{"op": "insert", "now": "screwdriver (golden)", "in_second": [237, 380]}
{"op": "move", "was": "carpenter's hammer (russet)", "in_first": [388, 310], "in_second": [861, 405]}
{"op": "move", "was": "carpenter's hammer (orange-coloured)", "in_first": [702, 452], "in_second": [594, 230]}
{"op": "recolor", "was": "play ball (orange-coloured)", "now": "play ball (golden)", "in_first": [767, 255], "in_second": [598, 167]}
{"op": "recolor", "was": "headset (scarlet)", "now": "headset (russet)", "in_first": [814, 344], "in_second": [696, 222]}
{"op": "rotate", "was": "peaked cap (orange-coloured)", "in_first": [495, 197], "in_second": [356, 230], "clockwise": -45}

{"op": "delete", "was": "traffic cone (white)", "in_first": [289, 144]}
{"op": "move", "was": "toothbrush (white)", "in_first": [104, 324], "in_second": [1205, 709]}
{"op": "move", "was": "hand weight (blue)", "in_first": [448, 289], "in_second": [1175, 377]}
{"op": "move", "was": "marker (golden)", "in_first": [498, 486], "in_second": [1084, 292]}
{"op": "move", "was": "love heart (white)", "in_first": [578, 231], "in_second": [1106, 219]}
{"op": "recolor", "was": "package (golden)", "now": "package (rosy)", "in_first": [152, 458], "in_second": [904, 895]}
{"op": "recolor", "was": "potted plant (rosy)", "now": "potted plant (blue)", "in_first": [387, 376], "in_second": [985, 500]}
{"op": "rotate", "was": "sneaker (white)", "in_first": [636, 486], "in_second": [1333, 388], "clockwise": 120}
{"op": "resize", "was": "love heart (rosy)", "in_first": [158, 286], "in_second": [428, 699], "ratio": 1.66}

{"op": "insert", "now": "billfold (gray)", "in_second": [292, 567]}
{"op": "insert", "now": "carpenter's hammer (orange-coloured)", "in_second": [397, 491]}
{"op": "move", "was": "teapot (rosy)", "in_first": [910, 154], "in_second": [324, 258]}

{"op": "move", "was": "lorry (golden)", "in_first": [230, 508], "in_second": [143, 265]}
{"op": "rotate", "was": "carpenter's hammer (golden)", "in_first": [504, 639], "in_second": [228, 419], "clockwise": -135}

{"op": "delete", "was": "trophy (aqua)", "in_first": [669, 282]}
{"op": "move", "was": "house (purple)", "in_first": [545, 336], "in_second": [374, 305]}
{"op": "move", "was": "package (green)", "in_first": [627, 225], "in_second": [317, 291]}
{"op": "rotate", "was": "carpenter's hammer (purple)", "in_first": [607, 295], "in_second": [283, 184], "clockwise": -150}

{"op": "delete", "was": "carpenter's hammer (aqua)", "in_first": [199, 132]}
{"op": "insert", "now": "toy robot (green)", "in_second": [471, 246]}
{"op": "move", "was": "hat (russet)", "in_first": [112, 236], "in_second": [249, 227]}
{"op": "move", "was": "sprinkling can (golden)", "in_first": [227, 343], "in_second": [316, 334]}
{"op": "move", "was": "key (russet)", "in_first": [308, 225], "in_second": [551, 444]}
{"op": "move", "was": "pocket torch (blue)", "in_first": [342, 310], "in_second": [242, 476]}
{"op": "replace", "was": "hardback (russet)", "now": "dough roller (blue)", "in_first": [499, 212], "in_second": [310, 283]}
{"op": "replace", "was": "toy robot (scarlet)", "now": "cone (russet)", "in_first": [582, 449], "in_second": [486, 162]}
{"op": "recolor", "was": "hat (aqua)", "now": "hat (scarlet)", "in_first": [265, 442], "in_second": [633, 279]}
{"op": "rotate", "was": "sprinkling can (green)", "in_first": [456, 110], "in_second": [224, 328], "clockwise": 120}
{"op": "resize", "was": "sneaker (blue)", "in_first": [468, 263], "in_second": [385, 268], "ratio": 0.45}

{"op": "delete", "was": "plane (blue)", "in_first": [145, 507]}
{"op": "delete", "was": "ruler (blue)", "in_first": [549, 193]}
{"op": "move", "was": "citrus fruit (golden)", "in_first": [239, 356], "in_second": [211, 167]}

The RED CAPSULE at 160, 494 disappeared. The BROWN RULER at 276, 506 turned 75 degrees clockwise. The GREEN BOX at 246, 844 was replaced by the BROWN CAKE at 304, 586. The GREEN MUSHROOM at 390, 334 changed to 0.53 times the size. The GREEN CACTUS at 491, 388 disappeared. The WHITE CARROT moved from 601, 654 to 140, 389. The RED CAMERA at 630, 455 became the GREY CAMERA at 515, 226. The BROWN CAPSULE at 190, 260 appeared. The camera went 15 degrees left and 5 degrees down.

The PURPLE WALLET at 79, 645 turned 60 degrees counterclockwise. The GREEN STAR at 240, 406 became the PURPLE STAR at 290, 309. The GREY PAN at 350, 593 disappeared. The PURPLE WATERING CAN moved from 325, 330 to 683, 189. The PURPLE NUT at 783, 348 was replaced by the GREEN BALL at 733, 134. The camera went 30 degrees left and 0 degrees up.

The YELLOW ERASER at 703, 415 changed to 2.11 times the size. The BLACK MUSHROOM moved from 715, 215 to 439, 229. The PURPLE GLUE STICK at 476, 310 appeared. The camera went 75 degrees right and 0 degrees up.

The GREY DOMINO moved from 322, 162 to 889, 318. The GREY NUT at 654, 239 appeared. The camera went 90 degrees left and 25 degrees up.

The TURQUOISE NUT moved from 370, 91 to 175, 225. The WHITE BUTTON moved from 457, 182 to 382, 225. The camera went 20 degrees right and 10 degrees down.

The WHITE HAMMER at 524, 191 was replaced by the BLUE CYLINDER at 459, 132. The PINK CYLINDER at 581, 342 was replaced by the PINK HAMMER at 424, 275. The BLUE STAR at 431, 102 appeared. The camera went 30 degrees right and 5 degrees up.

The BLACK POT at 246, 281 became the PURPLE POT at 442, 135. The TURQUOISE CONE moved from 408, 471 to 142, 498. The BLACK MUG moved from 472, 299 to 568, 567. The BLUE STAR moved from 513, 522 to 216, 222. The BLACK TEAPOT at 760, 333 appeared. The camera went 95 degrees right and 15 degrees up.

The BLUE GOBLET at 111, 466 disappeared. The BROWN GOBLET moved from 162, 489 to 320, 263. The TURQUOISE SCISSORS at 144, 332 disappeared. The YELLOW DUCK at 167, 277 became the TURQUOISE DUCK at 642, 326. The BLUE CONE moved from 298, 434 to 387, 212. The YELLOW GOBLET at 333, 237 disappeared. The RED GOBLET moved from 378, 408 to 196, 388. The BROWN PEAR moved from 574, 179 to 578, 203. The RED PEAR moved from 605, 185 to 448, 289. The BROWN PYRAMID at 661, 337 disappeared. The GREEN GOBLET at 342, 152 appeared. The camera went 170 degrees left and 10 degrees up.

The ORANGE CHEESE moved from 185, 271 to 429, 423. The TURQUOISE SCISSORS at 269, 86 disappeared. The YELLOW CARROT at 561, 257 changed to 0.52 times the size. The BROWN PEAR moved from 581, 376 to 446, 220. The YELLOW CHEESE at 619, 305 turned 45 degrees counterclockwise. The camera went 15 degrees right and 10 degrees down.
◇ ◇ ◇ ◇ ◇ ◇ ◇
Task to carry out » Your reply should repeat the entries above in full, with every character intact.

Answer box »
{"op": "insert", "now": "screwdriver (golden)", "in_second": [237, 380]}
{"op": "move", "was": "carpenter's hammer (russet)", "in_first": [388, 310], "in_second": [861, 405]}
{"op": "move", "was": "carpenter's hammer (orange-coloured)", "in_first": [702, 452], "in_second": [594, 230]}
{"op": "recolor", "was": "play ball (orange-coloured)", "now": "play ball (golden)", "in_first": [767, 255], "in_second": [598, 167]}
{"op": "recolor", "was": "headset (scarlet)", "now": "headset (russet)", "in_first": [814, 344], "in_second": [696, 222]}
{"op": "rotate", "was": "peaked cap (orange-coloured)", "in_first": [495, 197], "in_second": [356, 230], "clockwise": -45}

{"op": "delete", "was": "traffic cone (white)", "in_first": [289, 144]}
{"op": "move", "was": "toothbrush (white)", "in_first": [104, 324], "in_second": [1205, 709]}
{"op": "move", "was": "hand weight (blue)", "in_first": [448, 289], "in_second": [1175, 377]}
{"op": "move", "was": "marker (golden)", "in_first": [498, 486], "in_second": [1084, 292]}
{"op": "move", "was": "love heart (white)", "in_first": [578, 231], "in_second": [1106, 219]}
{"op": "recolor", "was": "package (golden)", "now": "package (rosy)", "in_first": [152, 458], "in_second": [904, 895]}
{"op": "recolor", "was": "potted plant (rosy)", "now": "potted plant (blue)", "in_first": [387, 376], "in_second": [985, 500]}
{"op": "rotate", "was": "sneaker (white)", "in_first": [636, 486], "in_second": [1333, 388], "clockwise": 120}
{"op": "resize", "was": "love heart (rosy)", "in_first": [158, 286], "in_second": [428, 699], "ratio": 1.66}

{"op": "insert", "now": "billfold (gray)", "in_second": [292, 567]}
{"op": "insert", "now": "carpenter's hammer (orange-coloured)", "in_second": [397, 491]}
{"op": "move", "was": "teapot (rosy)", "in_first": [910, 154], "in_second": [324, 258]}

{"op": "move", "was": "lorry (golden)", "in_first": [230, 508], "in_second": [143, 265]}
{"op": "rotate", "was": "carpenter's hammer (golden)", "in_first": [504, 639], "in_second": [228, 419], "clockwise": -135}

{"op": "delete", "was": "trophy (aqua)", "in_first": [669, 282]}
{"op": "move", "was": "house (purple)", "in_first": [545, 336], "in_second": [374, 305]}
{"op": "move", "was": "package (green)", "in_first": [627, 225], "in_second": [317, 291]}
{"op": "rotate", "was": "carpenter's hammer (purple)", "in_first": [607, 295], "in_second": [283, 184], "clockwise": -150}

{"op": "delete", "was": "carpenter's hammer (aqua)", "in_first": [199, 132]}
{"op": "insert", "now": "toy robot (green)", "in_second": [471, 246]}
{"op": "move", "was": "hat (russet)", "in_first": [112, 236], "in_second": [249, 227]}
{"op": "move", "was": "sprinkling can (golden)", "in_first": [227, 343], "in_second": [316, 334]}
{"op": "move", "was": "key (russet)", "in_first": [308, 225], "in_second": [551, 444]}
{"op": "move", "was": "pocket torch (blue)", "in_first": [342, 310], "in_second": [242, 476]}
{"op": "replace", "was": "hardback (russet)", "now": "dough roller (blue)", "in_first": [499, 212], "in_second": [310, 283]}
{"op": "replace", "was": "toy robot (scarlet)", "now": "cone (russet)", "in_first": [582, 449], "in_second": [486, 162]}
{"op": "recolor", "was": "hat (aqua)", "now": "hat (scarlet)", "in_first": [265, 442], "in_second": [633, 279]}
{"op": "rotate", "was": "sprinkling can (green)", "in_first": [456, 110], "in_second": [224, 328], "clockwise": 120}
{"op": "resize", "was": "sneaker (blue)", "in_first": [468, 263], "in_second": [385, 268], "ratio": 0.45}

{"op": "delete", "was": "plane (blue)", "in_first": [145, 507]}
{"op": "delete", "was": "ruler (blue)", "in_first": [549, 193]}
{"op": "move", "was": "citrus fruit (golden)", "in_first": [239, 356], "in_second": [211, 167]}

The RED CAPSULE at 160, 494 disappeared. The BROWN RULER at 276, 506 turned 75 degrees clockwise. The GREEN BOX at 246, 844 was replaced by the BROWN CAKE at 304, 586. The GREEN MUSHROOM at 390, 334 changed to 0.53 times the size. The GREEN CACTUS at 491, 388 disappeared. The WHITE CARROT moved from 601, 654 to 140, 389. The RED CAMERA at 630, 455 became the GREY CAMERA at 515, 226. The BROWN CAPSULE at 190, 260 appeared. The camera went 15 degrees left and 5 degrees down.

The PURPLE WALLET at 79, 645 turned 60 degrees counterclockwise. The GREEN STAR at 240, 406 became the PURPLE STAR at 290, 309. The GREY PAN at 350, 593 disappeared. The PURPLE WATERING CAN moved from 325, 330 to 683, 189. The PURPLE NUT at 783, 348 was replaced by the GREEN BALL at 733, 134. The camera went 30 degrees left and 0 degrees up.

The YELLOW ERASER at 703, 415 changed to 2.11 times the size. The BLACK MUSHROOM moved from 715, 215 to 439, 229. The PURPLE GLUE STICK at 476, 310 appeared. The camera went 75 degrees right and 0 degrees up.

The GREY DOMINO moved from 322, 162 to 889, 318. The GREY NUT at 654, 239 appeared. The camera went 90 degrees left and 25 degrees up.

The TURQUOISE NUT moved from 370, 91 to 175, 225. The WHITE BUTTON moved from 457, 182 to 382, 225. The camera went 20 degrees right and 10 degrees down.

The WHITE HAMMER at 524, 191 was replaced by the BLUE CYLINDER at 459, 132. The PINK CYLINDER at 581, 342 was replaced by the PINK HAMMER at 424, 275. The BLUE STAR at 431, 102 appeared. The camera went 30 degrees right and 5 degrees up.

The BLACK POT at 246, 281 became the PURPLE POT at 442, 135. The TURQUOISE CONE moved from 408, 471 to 142, 498. The BLACK MUG moved from 472, 299 to 568, 567. The BLUE STAR moved from 513, 522 to 216, 222. The BLACK TEAPOT at 760, 333 appeared. The camera went 95 degrees right and 15 degrees up.

The BLUE GOBLET at 111, 466 disappeared. The BROWN GOBLET moved from 162, 489 to 320, 263. The TURQUOISE SCISSORS at 144, 332 disappeared. The YELLOW DUCK at 167, 277 became the TURQUOISE DUCK at 642, 326. The BLUE CONE moved from 298, 434 to 387, 212. The YELLOW GOBLET at 333, 237 disappeared. The RED GOBLET moved from 378, 408 to 196, 388. The BROWN PEAR moved from 574, 179 to 578, 203. The RED PEAR moved from 605, 185 to 448, 289. The BROWN PYRAMID at 661, 337 disappeared. The GREEN GOBLET at 342, 152 appeared. The camera went 170 degrees left and 10 degrees up.

The ORANGE CHEESE moved from 185, 271 to 429, 423. The TURQUOISE SCISSORS at 269, 86 disappeared. The YELLOW CARROT at 561, 257 changed to 0.52 times the size. The BROWN PEAR moved from 581, 376 to 446, 220. The YELLOW CHEESE at 619, 305 turned 45 degrees counterclockwise. The camera went 15 degrees right and 10 degrees down.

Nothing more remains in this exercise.